Task requirements
Go through the data line by line. Copy each one holding the string "rojo".

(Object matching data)
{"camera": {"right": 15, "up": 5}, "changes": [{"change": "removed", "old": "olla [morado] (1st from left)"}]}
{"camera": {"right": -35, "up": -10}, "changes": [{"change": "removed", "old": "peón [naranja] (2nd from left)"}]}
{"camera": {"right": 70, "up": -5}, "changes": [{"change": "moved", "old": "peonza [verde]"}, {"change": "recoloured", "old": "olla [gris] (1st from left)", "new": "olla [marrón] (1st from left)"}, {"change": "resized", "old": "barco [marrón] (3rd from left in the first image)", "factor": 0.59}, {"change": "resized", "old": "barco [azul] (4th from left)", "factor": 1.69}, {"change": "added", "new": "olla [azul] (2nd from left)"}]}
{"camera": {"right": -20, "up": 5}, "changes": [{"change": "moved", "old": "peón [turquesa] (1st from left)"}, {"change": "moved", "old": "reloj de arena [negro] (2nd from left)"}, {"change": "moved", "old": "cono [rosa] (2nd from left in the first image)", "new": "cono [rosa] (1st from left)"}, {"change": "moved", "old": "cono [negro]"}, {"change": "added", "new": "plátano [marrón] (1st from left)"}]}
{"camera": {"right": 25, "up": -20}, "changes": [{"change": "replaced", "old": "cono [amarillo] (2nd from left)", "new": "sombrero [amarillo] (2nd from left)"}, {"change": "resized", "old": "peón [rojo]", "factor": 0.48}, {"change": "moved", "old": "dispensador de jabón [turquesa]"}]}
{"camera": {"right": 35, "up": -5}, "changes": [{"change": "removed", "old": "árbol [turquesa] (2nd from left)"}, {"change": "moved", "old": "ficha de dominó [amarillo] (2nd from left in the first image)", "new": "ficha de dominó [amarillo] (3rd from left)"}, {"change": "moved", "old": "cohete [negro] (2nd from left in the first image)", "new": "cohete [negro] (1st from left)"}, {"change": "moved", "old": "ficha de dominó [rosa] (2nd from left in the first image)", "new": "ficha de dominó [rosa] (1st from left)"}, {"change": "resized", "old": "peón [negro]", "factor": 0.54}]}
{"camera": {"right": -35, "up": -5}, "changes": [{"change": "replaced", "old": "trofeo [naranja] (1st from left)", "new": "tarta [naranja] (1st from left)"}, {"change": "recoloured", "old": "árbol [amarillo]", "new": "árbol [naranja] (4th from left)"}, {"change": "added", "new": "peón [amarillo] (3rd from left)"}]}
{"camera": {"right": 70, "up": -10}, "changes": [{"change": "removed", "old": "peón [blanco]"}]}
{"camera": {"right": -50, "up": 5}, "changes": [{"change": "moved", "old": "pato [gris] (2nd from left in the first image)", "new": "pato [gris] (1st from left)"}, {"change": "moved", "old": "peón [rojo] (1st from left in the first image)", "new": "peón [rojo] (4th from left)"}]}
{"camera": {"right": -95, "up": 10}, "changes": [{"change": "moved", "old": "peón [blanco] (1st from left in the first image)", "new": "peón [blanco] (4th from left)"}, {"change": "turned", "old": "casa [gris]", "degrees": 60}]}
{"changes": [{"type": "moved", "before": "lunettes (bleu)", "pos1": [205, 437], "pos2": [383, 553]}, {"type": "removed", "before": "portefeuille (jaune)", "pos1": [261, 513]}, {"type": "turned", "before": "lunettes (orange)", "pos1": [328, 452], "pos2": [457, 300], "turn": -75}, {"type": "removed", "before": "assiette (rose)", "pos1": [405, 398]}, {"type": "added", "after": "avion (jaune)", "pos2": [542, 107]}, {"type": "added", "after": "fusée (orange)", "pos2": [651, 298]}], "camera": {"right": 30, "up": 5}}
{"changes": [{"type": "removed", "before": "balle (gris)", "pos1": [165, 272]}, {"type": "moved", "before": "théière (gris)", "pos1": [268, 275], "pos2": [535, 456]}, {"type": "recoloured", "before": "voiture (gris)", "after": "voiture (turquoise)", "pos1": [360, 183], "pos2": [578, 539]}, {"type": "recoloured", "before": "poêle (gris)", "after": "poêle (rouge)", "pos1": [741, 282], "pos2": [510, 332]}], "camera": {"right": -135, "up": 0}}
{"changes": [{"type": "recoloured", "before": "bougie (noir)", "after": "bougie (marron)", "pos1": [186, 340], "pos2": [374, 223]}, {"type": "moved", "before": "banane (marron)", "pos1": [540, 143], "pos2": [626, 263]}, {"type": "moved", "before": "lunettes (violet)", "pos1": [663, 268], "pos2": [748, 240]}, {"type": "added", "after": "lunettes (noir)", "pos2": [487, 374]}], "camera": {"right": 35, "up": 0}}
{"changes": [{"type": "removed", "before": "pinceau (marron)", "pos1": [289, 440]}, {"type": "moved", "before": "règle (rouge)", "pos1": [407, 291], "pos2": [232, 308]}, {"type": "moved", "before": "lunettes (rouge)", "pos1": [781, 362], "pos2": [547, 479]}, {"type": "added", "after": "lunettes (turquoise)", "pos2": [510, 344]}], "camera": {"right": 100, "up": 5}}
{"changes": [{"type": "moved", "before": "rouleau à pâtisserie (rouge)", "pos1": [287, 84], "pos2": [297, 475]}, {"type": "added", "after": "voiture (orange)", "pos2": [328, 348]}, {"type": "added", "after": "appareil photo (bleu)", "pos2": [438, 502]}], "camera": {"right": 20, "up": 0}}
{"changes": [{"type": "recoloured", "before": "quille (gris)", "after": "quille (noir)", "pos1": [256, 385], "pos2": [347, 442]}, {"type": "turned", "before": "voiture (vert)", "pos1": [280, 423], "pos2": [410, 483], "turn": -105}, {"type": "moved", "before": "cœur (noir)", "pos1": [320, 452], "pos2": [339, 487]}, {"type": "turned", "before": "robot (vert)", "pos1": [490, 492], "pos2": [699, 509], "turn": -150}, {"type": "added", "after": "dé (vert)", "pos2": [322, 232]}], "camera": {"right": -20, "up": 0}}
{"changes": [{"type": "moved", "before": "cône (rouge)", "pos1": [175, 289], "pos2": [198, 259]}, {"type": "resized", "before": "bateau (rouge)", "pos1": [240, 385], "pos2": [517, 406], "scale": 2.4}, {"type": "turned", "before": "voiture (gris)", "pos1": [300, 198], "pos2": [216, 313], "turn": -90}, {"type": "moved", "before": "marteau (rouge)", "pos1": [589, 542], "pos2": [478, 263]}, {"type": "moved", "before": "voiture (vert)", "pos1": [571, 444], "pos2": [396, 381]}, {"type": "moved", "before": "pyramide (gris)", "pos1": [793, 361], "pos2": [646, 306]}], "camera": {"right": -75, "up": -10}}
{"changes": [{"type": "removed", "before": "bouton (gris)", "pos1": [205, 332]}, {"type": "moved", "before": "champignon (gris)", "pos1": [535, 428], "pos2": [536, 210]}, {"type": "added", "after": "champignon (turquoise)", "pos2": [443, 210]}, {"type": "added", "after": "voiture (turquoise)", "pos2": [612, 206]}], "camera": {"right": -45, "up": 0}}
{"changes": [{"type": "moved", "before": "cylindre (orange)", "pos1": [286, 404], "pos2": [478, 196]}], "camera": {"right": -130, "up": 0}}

Output of the exercise
{"camera": {"right": 25, "up": -20}, "changes": [{"change": "replaced", "old": "cono [amarillo] (2nd from left)", "new": "sombrero [amarillo] (2nd from left)"}, {"change": "resized", "old": "peón [rojo]", "factor": 0.48}, {"change": "moved", "old": "dispensador de jabón [turquesa]"}]}
{"camera": {"right": -50, "up": 5}, "changes": [{"change": "moved", "old": "pato [gris] (2nd from left in the first image)", "new": "pato [gris] (1st from left)"}, {"change": "moved", "old": "peón [rojo] (1st from left in the first image)", "new": "peón [rojo] (4th from left)"}]}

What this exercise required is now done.